#### Work order
Reproduce the lines below verbatim. Pictures are to be omitted.

[[ Input data open ]]

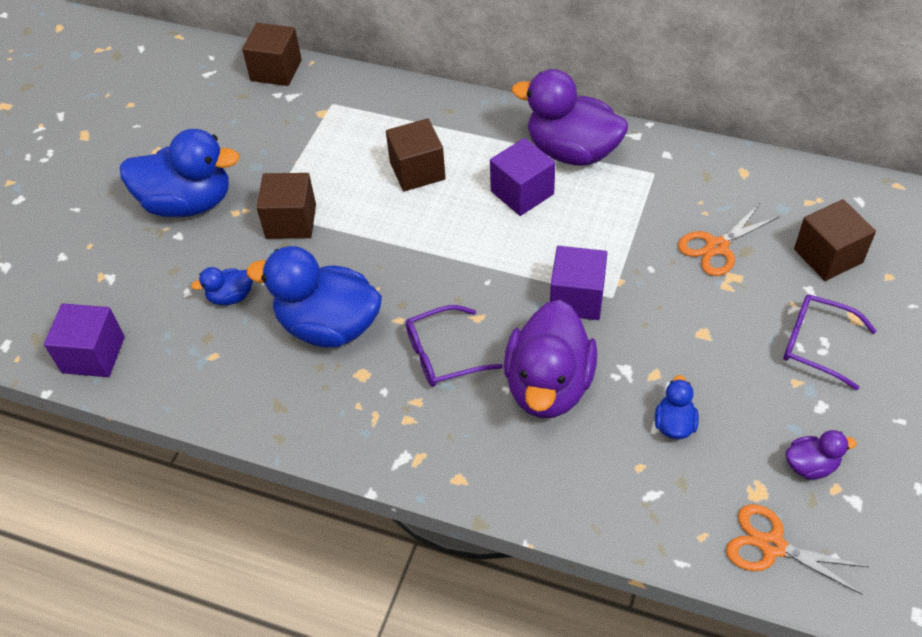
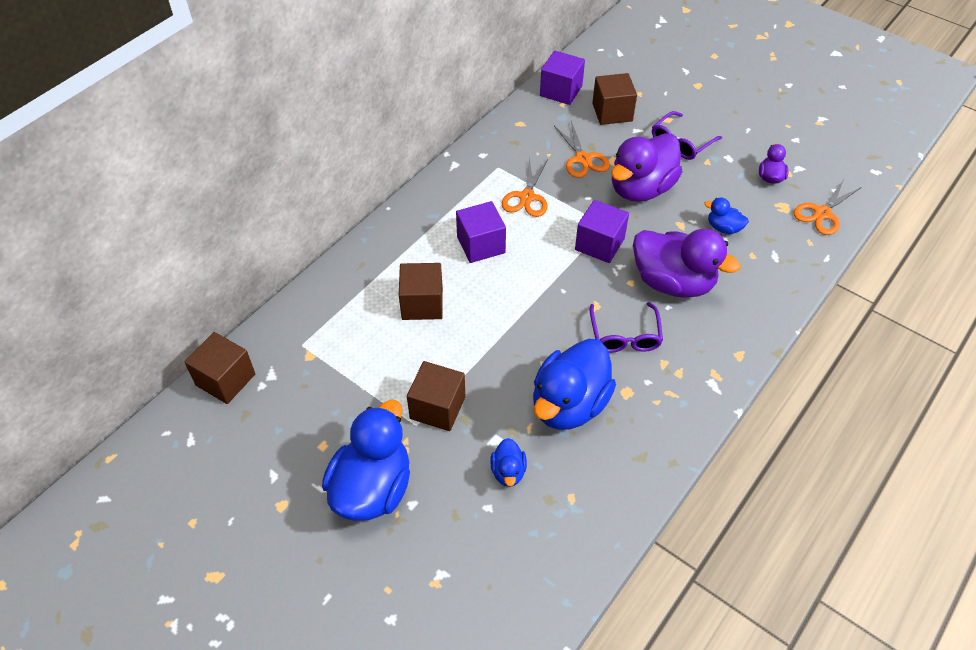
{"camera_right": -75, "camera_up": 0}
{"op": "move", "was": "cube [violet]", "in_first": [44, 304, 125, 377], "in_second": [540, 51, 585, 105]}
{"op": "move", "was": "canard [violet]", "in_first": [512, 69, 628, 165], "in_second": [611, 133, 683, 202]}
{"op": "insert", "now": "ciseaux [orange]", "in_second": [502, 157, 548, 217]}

[[ Input data closed ]]

#### Task output
{"camera_right": -75, "camera_up": 0}
{"op": "move", "was": "cube [violet]", "in_first": [44, 304, 125, 377], "in_second": [540, 51, 585, 105]}
{"op": "move", "was": "canard [violet]", "in_first": [512, 69, 628, 165], "in_second": [611, 133, 683, 202]}
{"op": "insert", "now": "ciseaux [orange]", "in_second": [502, 157, 548, 217]}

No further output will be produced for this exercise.